- Stated exercise
Count how many of the lines below contain the string "kern", and reply with that number alone.

# # #

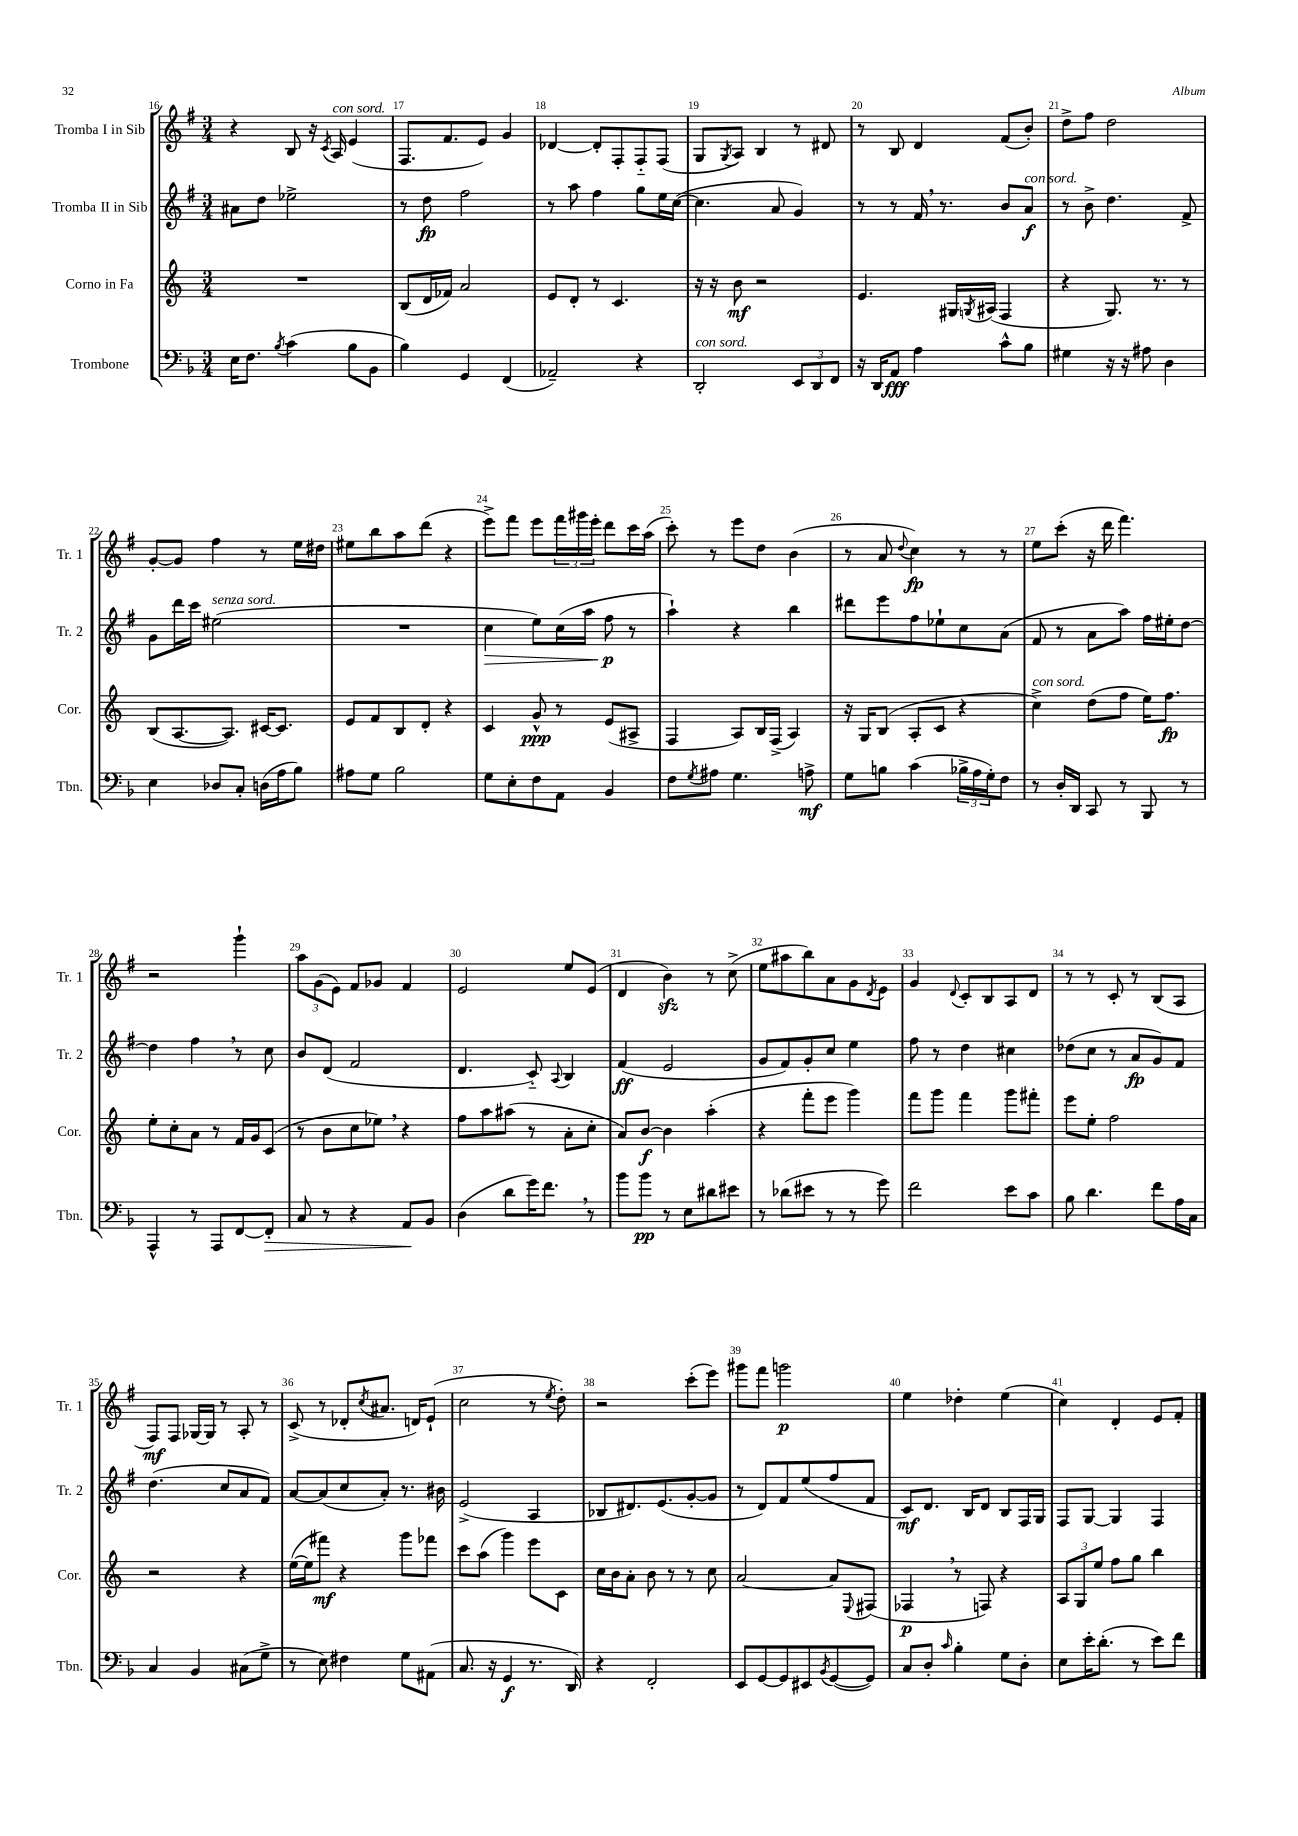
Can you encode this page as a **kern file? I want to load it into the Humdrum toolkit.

**kern	**kern	**kern	**kern
*staff4	*staff3	*staff2	*staff1
*clefF4	*clefG2	*clefG2	*clefG2
*k[b-]	*k[]	*k[f#]	*k[f#]
*M3/4	*M3/4	*M3/4	*M3/4
16E	2.r	8a#	4r
8.F	.	.	.
.	.	8dd	.
8qB-	.	.	.
(4c	.	2ee-^	8B
.	.	.	16r
.	.	.	8qc
.	.	.	16A
8B-	.	.	(4e
8BB-	.	.	.
=	=	=	=
4B-)	(8B	8r	8.F#
.	16d	8dd	.
.	16f-)	.	8.f#
4GG	2a	2ff#	.
.	.	.	8e)
(4FF	.	.	4g
=	=	=	=
2AA-~)	8e	8r	[4d-
.	8d'	8aa	.
.	8r	4ff#	8d-']
.	4.c	.	8F#'
4r	.	8gg	8F#'~
.	.	16ee	(8F#
.	.	([16cc	.
=	=	=	=
2DD'	16r	4.cc]	8G
.	16r	.	.
.	.	.	8qG
.	8b	.	8A)
.	2r	.	4B
.	.	8a	.
12EE	.	4g)	8r
12DD	.	.	.
.	.	.	8d#
12FF	.	.	.
=	=	=	=
16r	4.e	8r	8r
16DD	.	.	.
8AA	.	8r	8B
4A	.	16f#	4d
.	.	8.r	.
.	16G#	.	.
.	8qG	.	.
.	(16A#	.	.
8c^^	4F	8b	(8f#
8B-	.	8a	8b')
=	=	=	=
4G#	4r	8r	8dd^
.	.	8b^	8ff#
16r	8.G)	4.dd	2dd
16r	.	.	.
8A#	.	.	.
.	8.r	.	.
4D	.	.	.
.	8r	8f#^	.
=	=	=	=
4E	(8B	8g	[8g'
.	[8.A	16ddd	8g]
.	.	16ccc	.
8D-	.	(2ee#	4ff#
.	8.A])	.	.
8C'	.	.	.
(16D	[16c#	.	8r
16A	8.c#]	.	.
8B-)	.	.	16ee
.	.	.	16dd#
=	=	=	=
8A#	8e	2.r	8ee#
8G	8f	.	8bb
2B-	8B	.	8aa
.	8d'	.	(8ddd
.	4r	.	4r
=	=	=	=
8G	4c	4cc	8eee^)
8E'	.	.	8fff#
8F	8g^^	8ee)	8eee
8AA	8r	(16cc	24fff#
.	.	.	24ggg#
.	.	16aa	.
.	.	.	24eee'
4BB-	(8e	8ff#	8ddd
.	8A#^	8r	16ccc
.	.	.	(16aa
=	=	=	=
8F	4F	4aa`)	8ccc')
8qG	.	.	.
8A#	.	.	8r
4.G	8A)	4r	8eee
.	16B	.	8dd
.	(16F^	.	.
.	4A)	4bb	(4b
8A^	.	.	.
=	=	=	=
8G	16r	8ddd#	8r
.	16G	.	.
8B	(8B	8eee	8a
.	.	.	8qqdd
(4c	8A'	8ff#	4cc)
.	8c	8ee-`	.
24B-^	4r	8cc	8r
24A	.	.	.
24G')	.	.	.
8F	.	(8a	8r
=	=	=	=
8r	4cc^)	8f#	8ee
16D'	.	8r	(8ccc'
16DD	.	.	.
8CC	(8dd	8a	16r
.	.	.	16ddd
8r	8ff	8aa)	4.fff#)
8BBB-	16ee)	16ff#	.
.	8.ff	16ee#'	.
8r	.	[8dd	.
=	=	=	=
4AAA^^	8ee'	4dd]	2r
.	8cc'	.	.
8r	8a	4ff#	.
8AAA	8r	.	.
[8FF	16f	8r	4ggg`
.	16g	.	.
8FF']	(8c	8cc	.
=	=	=	=
8C	8r	8b	12aa
.	.	.	(12g
8r	8b	(8d	.
.	.	.	12e)
4r	8cc	2f#	8f#
.	8ee-)	.	8g-
8AA	4r	.	4f#
8BB-	.	.	.
=	=	=	=
(4D	8ff	4.d	2e
.	8aa	.	.
8d	(8aa#	.	.
16g)	8r	8c'~)	.
8.f	.	.	.
.	.	8qqA	.
.	8a'	4B	8ee
8r	8cc'	.	(8e
=	=	=	=
8b-	8a)	(4f#	4d
8b-	[8b	.	.
8r	4b]	2e	4b)
8E	.	.	.
8d#	(4aa'	.	8r
8e#	.	.	(8cc^
=	=	=	=
8r	4r	8g	8ee
(8d-	.	8f#)	8aa#
8e#	8fff'	8g'	8bb)
8r	8eee	8cc	8a
8r	4ggg)	4ee	8g
.	.	.	8qd
8g)	.	.	8e
=	=	=	=
2f	8fff	8ff#	4g
.	8ggg	8r	.
.	.	.	8qqd
.	4fff	4dd	8c'
.	.	.	8B
8e	8ggg	4cc#	8A
8c	8fff#'	.	8d
=	=	=	=
8B-	8eee	(8dd-	8r
4.d	8ee'	8cc	8r
.	2ff	8r	8c'
.	.	8a	8r
8f	.	8g)	(8B
16A	.	8f#	8A
16C	.	.	.
=	=	=	=
4C	2r	(4.dd	8F#)
.	.	.	8F#
4BB-	.	.	[16G-
.	.	.	16G-]
.	.	8cc	8r
(8C#	4r	8a	8A'
8G^	.	8f#)	8r
=	=	=	=
8r	([16ee	[8a	(8c^
.	16ee]	.	.
8E)	8fff#)	(8a]	8r
4F#	4r	8cc	8d-'
.	.	.	8qcc
.	.	8a')	8.a#
8G	8ggg	8.r	.
.	.	.	16d)
(8AA#	8fff-	.	(8e`
.	.	16b#	.
=	=	=	=
8.C	8ccc	(2e^	2cc
.	(8aa	.	.
16r	.	.	.
4GG	4ggg)	.	.
8.r	8eee	4A	8r
.	.	.	8qee
.	8c	.	8dd')
16DD)	.	.	.
=	=	=	=
4r	16cc	8B-	2r
.	16b	.	.
.	8a'	8.d#)	.
2FF'	8b	.	.
.	.	(8.e	.
.	8r	.	.
.	8r	[8g'	(8ccc'
.	8cc	8g]	8eee)
=	=	=	=
8EE	[2a	8r	8ggg#
[8GG	.	8d)	8fff#
8GG]	.	8f#	2ggg
8EE#	.	(8ee	.
8qBB-	.	.	.
([8GG	8a]	8ff#	.
.	8qqE	.	.
8GG])	(8F#	8f#	.
=	=	=	=
8C	4F-	8c)	4ee
8D'	.	8.d	.
16qqc	.	.	.
4B-'	8r	.	4dd-'
.	.	16B	.
.	8F)	8d	.
8G	4r	8B	(4ee
8D'	.	16F#	.
.	.	16G	.
=	=	=	=
8E	12A	8F#	4cc)
.	12G	.	.
16e'	.	[8G	.
.	12ee	.	.
(8.d'	.	.	.
.	8ff	4G]	4d'
8r	8gg	.	.
8e)	4bb	4F#	8e
8f	.	.	8f#'
==	==	==	==
*-	*-	*-	*-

# # #

- Solution for this exercise
2